** Goal of the exercise **
Put the lines of the records starting at the line that contains "You are a GUI" and ending at the line that contains "Locate an element" into a JSON list of strings, one string per line, with blank lines omitted.

——

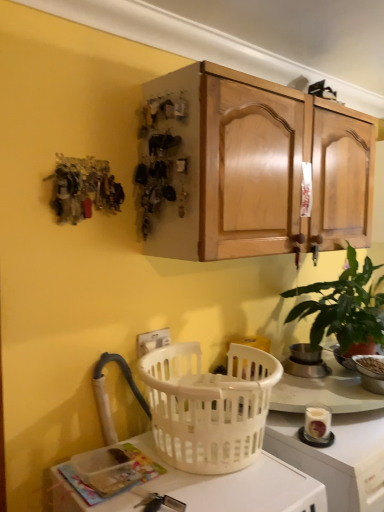
Question: From a real-world perspective, does green matte plant at right sit lower than metallic silver pot at upper right, positioned as the first appliance in left-to-right order?

Choices:
 (A) no
 (B) yes

Answer: (A)

Question: From the image's perspective, would you say green matte plant at right is positioned over metallic silver pot at upper right, positioned as the first appliance in left-to-right order?

Choices:
 (A) yes
 (B) no

Answer: (A)

Question: Does green matte plant at right contain metallic silver pot at upper right, positioned as the first appliance in left-to-right order?

Choices:
 (A) yes
 (B) no

Answer: (A)

Question: Is green matte plant at right completely or partially outside of metallic silver pot at upper right, which appears as the second appliance when viewed from the right?

Choices:
 (A) no
 (B) yes

Answer: (B)

Question: Does green matte plant at right have a lesser height compared to metallic silver pot at upper right, which appears as the second appliance when viewed from the right?

Choices:
 (A) no
 (B) yes

Answer: (A)

Question: In terms of height, does white plastic bowl at lower right, positioned as the 1th appliance in right-to-left order, look taller or shorter compared to green matte plant at right?

Choices:
 (A) short
 (B) tall

Answer: (A)

Question: Is white plastic bowl at lower right, the second appliance positioned from the left, bigger or smaller than green matte plant at right?

Choices:
 (A) small
 (B) big

Answer: (A)

Question: Considering the positions of point (354, 357) and point (357, 296), is point (354, 357) closer or farther from the camera than point (357, 296)?

Choices:
 (A) farther
 (B) closer

Answer: (B)

Question: From a real-world perspective, is white plastic bowl at lower right, positioned as the 1th appliance in right-to-left order, above or below green matte plant at right?

Choices:
 (A) above
 (B) below

Answer: (B)

Question: In the image, is green matte plant at right positioned in front of or behind white plastic electric outlet at lower center?

Choices:
 (A) front
 (B) behind

Answer: (A)

Question: Considering the positions of green matte plant at right and white plastic electric outlet at lower center in the image, is green matte plant at right taller or shorter than white plastic electric outlet at lower center?

Choices:
 (A) tall
 (B) short

Answer: (A)

Question: From the image's perspective, relative to white plastic electric outlet at lower center, is green matte plant at right above or below?

Choices:
 (A) below
 (B) above

Answer: (B)

Question: Visually, is green matte plant at right positioned to the left or to the right of white plastic electric outlet at lower center?

Choices:
 (A) left
 (B) right

Answer: (B)

Question: Based on their sizes in the image, would you say white plastic picnic basket at lower center is bigger or smaller than white plastic bowl at lower right, the second appliance positioned from the left?

Choices:
 (A) big
 (B) small

Answer: (A)

Question: Is point (177, 452) positioned closer to the camera than point (354, 359)?

Choices:
 (A) farther
 (B) closer

Answer: (B)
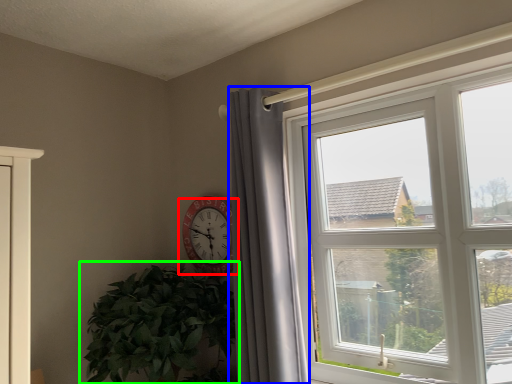
Question: Estimate the real-world distances between objects in this image. Which object is farther from wall clock (highlighted by a red box), curtain (highlighted by a blue box) or houseplant (highlighted by a green box)?

Choices:
 (A) curtain
 (B) houseplant

Answer: (A)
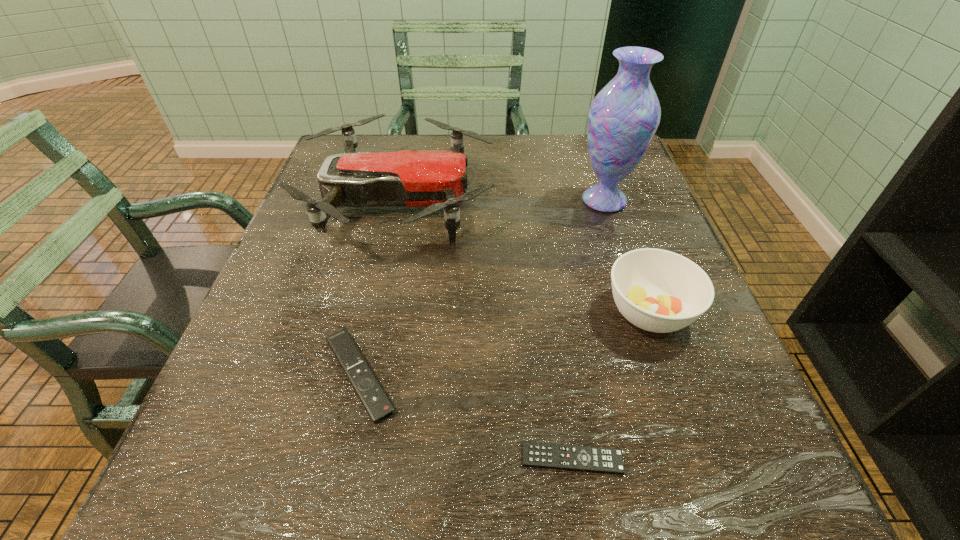
You are a GUI agent. You are given a task and a screenshot of the screen. Output one action in this format:
    pyautogui.click(x=<x>, y=<y>)
    Task: Click on the vase
    
    Given the screenshot: What is the action you would take?
    pyautogui.click(x=623, y=118)

Locate an element on the screen. Image resolution: width=960 pixels, height=540 pixels. the second tallest object is located at coordinates (436, 179).

Image resolution: width=960 pixels, height=540 pixels. In order to click on the third shortest object in this screenshot , I will do `click(660, 291)`.

The height and width of the screenshot is (540, 960). I want to click on the fourth tallest object, so click(375, 401).

The image size is (960, 540). I want to click on the taller remote control, so click(375, 401).

Identify the location of the nearest object. click(535, 454).

Where is `the shortest object`? Image resolution: width=960 pixels, height=540 pixels. the shortest object is located at coordinates (535, 454).

Where is `free space located on the back of the tallest object`? free space located on the back of the tallest object is located at coordinates (582, 133).

Where is `vacant space situated 0.070m on the front-facing side of the second tallest object`? This screenshot has height=540, width=960. vacant space situated 0.070m on the front-facing side of the second tallest object is located at coordinates (523, 202).

Identify the location of free space located 0.330m on the left of the soup bowl. The width and height of the screenshot is (960, 540). (419, 312).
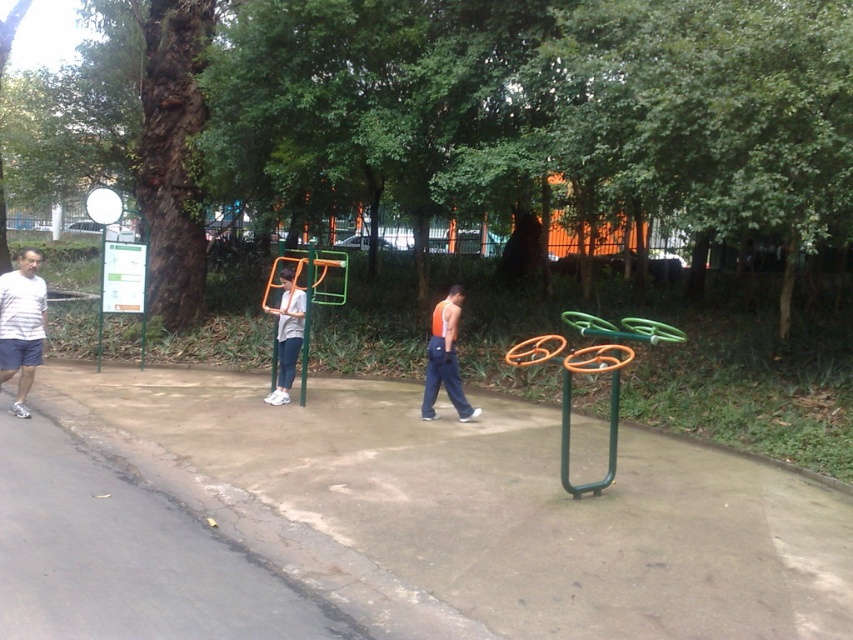
Question: Can you confirm if concrete at center is smaller than white striped shirt at left?

Choices:
 (A) yes
 (B) no

Answer: (B)

Question: Estimate the real-world distances between objects in this image. Which object is farther from the green plastic pole at center?

Choices:
 (A) orange fabric tank top at center
 (B) white striped shirt at left
 (C) green metallic signpost at left
 (D) white glossy basketball hoop at upper left

Answer: (C)

Question: Which is nearer to the matte gray shirt at center?

Choices:
 (A) orange fabric tank top at center
 (B) white glossy basketball hoop at upper left
 (C) green metallic signpost at left
 (D) concrete at center

Answer: (A)

Question: From the image, what is the correct spatial relationship of concrete at center in relation to orange fabric tank top at center?

Choices:
 (A) below
 (B) above

Answer: (A)

Question: Which object appears closest to the camera in this image?

Choices:
 (A) matte gray shirt at center
 (B) green plastic pole at center
 (C) concrete at center

Answer: (C)

Question: Does orange fabric tank top at center have a smaller size compared to matte gray shirt at center?

Choices:
 (A) no
 (B) yes

Answer: (B)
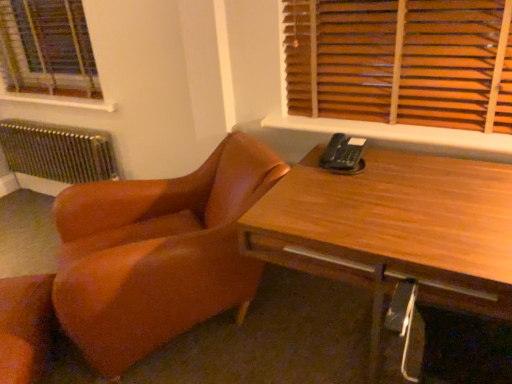
Question: Considering the relative sizes of wooden at upper right, marked as the 1th window sill in a right-to-left arrangement, and metallic radiator at left in the image provided, is wooden at upper right, marked as the 1th window sill in a right-to-left arrangement, bigger than metallic radiator at left?

Choices:
 (A) no
 (B) yes

Answer: (A)

Question: Is wooden at upper right, acting as the first window sill starting from the front, behind metallic radiator at left?

Choices:
 (A) no
 (B) yes

Answer: (A)

Question: Considering the relative positions of wooden at upper right, marked as the 1th window sill in a right-to-left arrangement, and metallic radiator at left in the image provided, is wooden at upper right, marked as the 1th window sill in a right-to-left arrangement, to the left of metallic radiator at left from the viewer's perspective?

Choices:
 (A) yes
 (B) no

Answer: (B)

Question: Is wooden at upper right, acting as the first window sill starting from the front, beside metallic radiator at left?

Choices:
 (A) yes
 (B) no

Answer: (B)

Question: Is wooden at upper right, acting as the first window sill starting from the front, thinner than metallic radiator at left?

Choices:
 (A) no
 (B) yes

Answer: (B)

Question: Is wooden blinds at upper right in front of or behind white wood window sill at upper left, marked as the 2th window sill in a front-to-back arrangement, in the image?

Choices:
 (A) front
 (B) behind

Answer: (A)

Question: From a real-world perspective, relative to white wood window sill at upper left, the 1th window sill when ordered from left to right, is wooden blinds at upper right vertically above or below?

Choices:
 (A) above
 (B) below

Answer: (A)

Question: In the image, is wooden blinds at upper right on the left side or the right side of white wood window sill at upper left, which is the first window sill from top to bottom?

Choices:
 (A) right
 (B) left

Answer: (A)

Question: Is point (481, 107) closer or farther from the camera than point (47, 104)?

Choices:
 (A) farther
 (B) closer

Answer: (B)

Question: Does point (3, 349) appear closer or farther from the camera than point (90, 359)?

Choices:
 (A) closer
 (B) farther

Answer: (A)

Question: Considering the relative positions of leather at lower left, the 1th chair positioned from the left, and brown leather chair at left, positioned as the second chair in left-to-right order, in the image provided, is leather at lower left, the 1th chair positioned from the left, to the left or to the right of brown leather chair at left, positioned as the second chair in left-to-right order,?

Choices:
 (A) left
 (B) right

Answer: (A)

Question: Based on their sizes in the image, would you say leather at lower left, the 1th chair positioned from the left, is bigger or smaller than brown leather chair at left, the 1th chair from the right?

Choices:
 (A) big
 (B) small

Answer: (B)

Question: From a real-world perspective, is leather at lower left, the second chair from the right, above or below brown leather chair at left, the 1th chair from the right?

Choices:
 (A) below
 (B) above

Answer: (A)

Question: Considering the positions of wooden blinds at upper right and wooden blinds at upper left in the image, is wooden blinds at upper right wider or thinner than wooden blinds at upper left?

Choices:
 (A) thin
 (B) wide

Answer: (A)

Question: Looking at the image, does wooden blinds at upper right seem bigger or smaller compared to wooden blinds at upper left?

Choices:
 (A) small
 (B) big

Answer: (A)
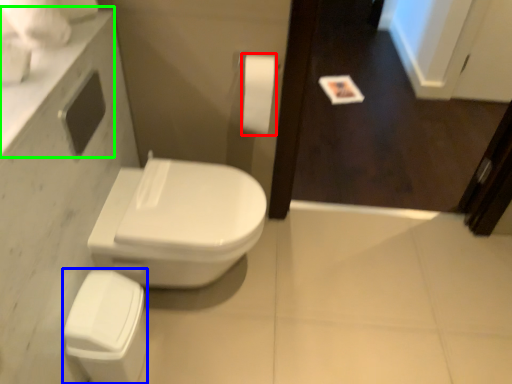
Question: Which is farther away from toilet paper (highlighted by a red box)? porcelain (highlighted by a blue box) or counter top (highlighted by a green box)?

Choices:
 (A) porcelain
 (B) counter top

Answer: (A)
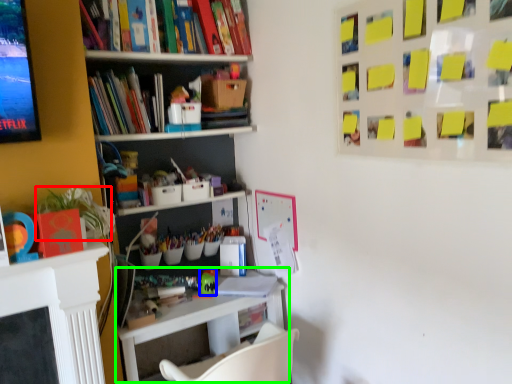
Question: Estimate the real-world distances between objects in this image. Which object is farther from plant (highlighted by a red box), toy (highlighted by a blue box) or table (highlighted by a green box)?

Choices:
 (A) toy
 (B) table

Answer: (A)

——

** Answer to this task **
[
  "You are a GUI agent. You are given a task and a screenshot of the screen. Output one action in this format:",
  "    pyautogui.click(x=<x>, y=<y>)",
  "    Task: Click on the vase",
  "    Given the screenshot: What is the action you would take?",
  "    pyautogui.click(x=623, y=118)",
  "Locate an element on the screen. Image resolution: width=960 pixels, height=540 pixels. the second tallest object is located at coordinates (436, 179)."
]